-- Data excerpts follows --
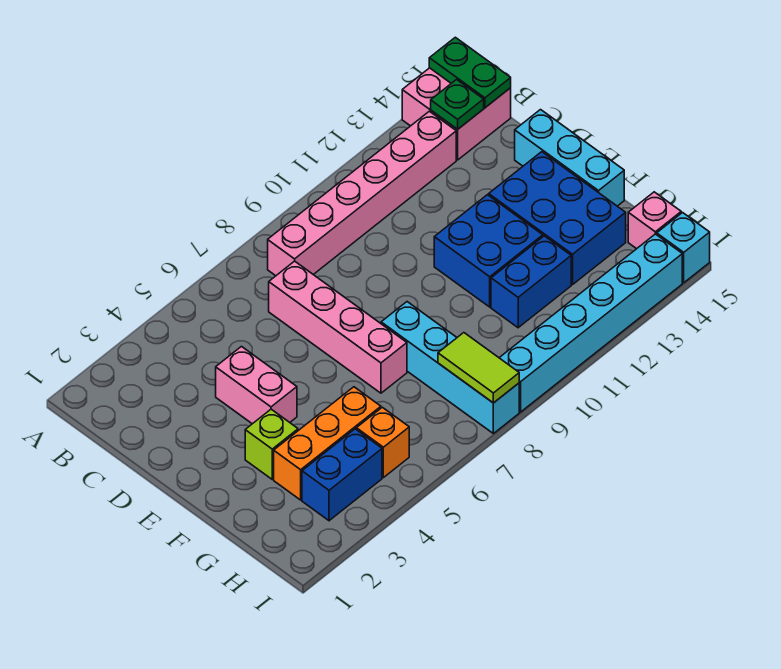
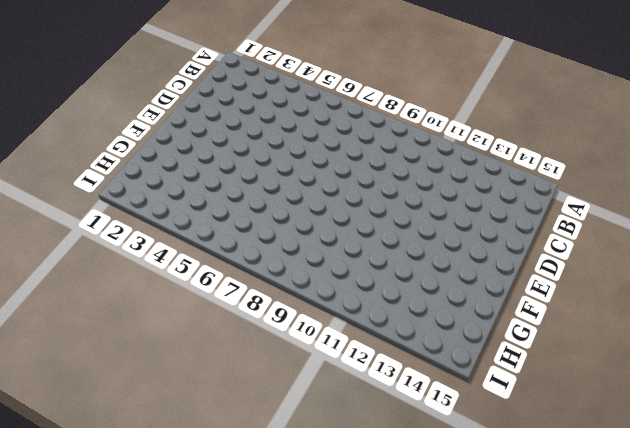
none -> pink brick A14:B15 level 1
none -> pink brick B8:B13 level 1
none -> pink brick C7:F7 level 1

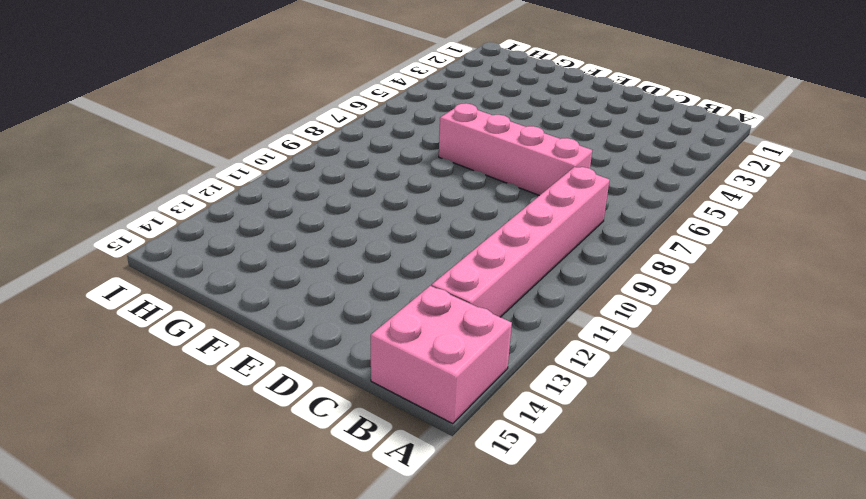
none -> pink brick D4:E4 level 1
none -> cyan brick D15:F15 level 1
none -> blue brick E11:F12 level 1

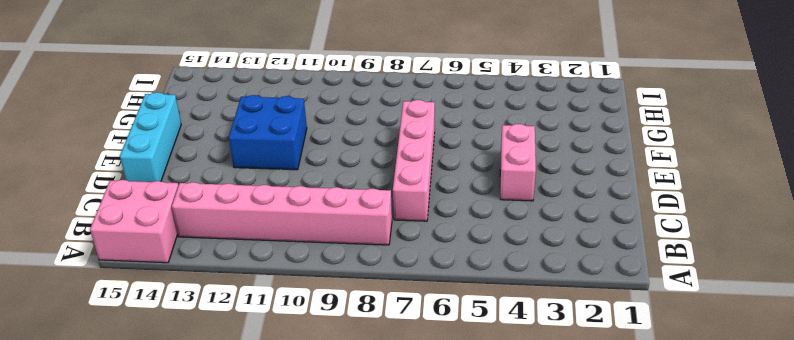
none -> blue brick E13:G14 level 1
none -> lime brick F3 level 1
none -> cyan brick F8:I8 level 1

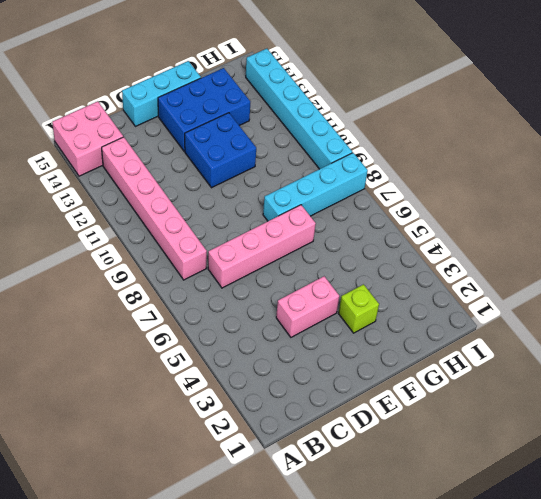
none -> orange brick G3:G5 level 1
none -> blue brick G11:G12 level 1
none -> blue brick H3:H4 level 1

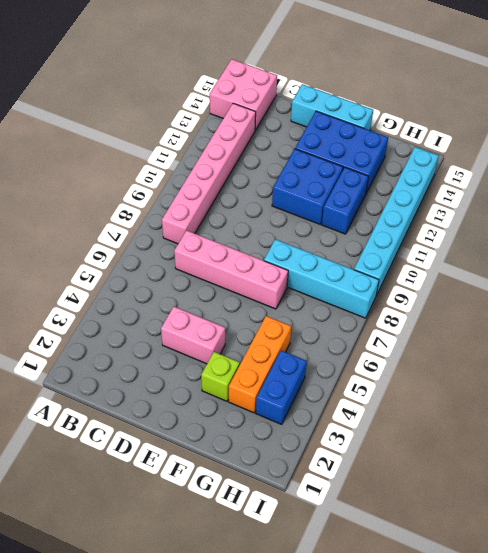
none -> orange brick H5 level 1
none -> pink brick H15 level 1
none -> cyan brick I15 level 1

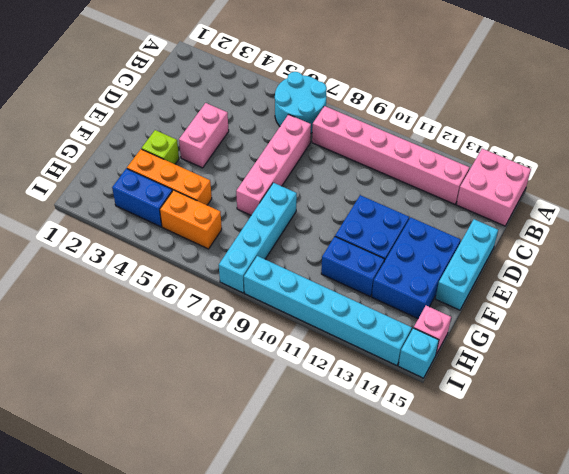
cyan round brick A6:B7 level 1 -> none
orange brick H5:H6 level 1 -> orange brick H5 level 1
none -> green plate A15:B15 level 2
none -> green plate B14 level 2
none -> lime tile H8:I8 level 2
-- Data excerpts concluded --
## About this exercise
Which lines in the data above hold the string "blue"? Show each one.

## Completed exercise
none -> blue brick E11:F12 level 1
none -> blue brick E13:G14 level 1
none -> blue brick G11:G12 level 1
none -> blue brick H3:H4 level 1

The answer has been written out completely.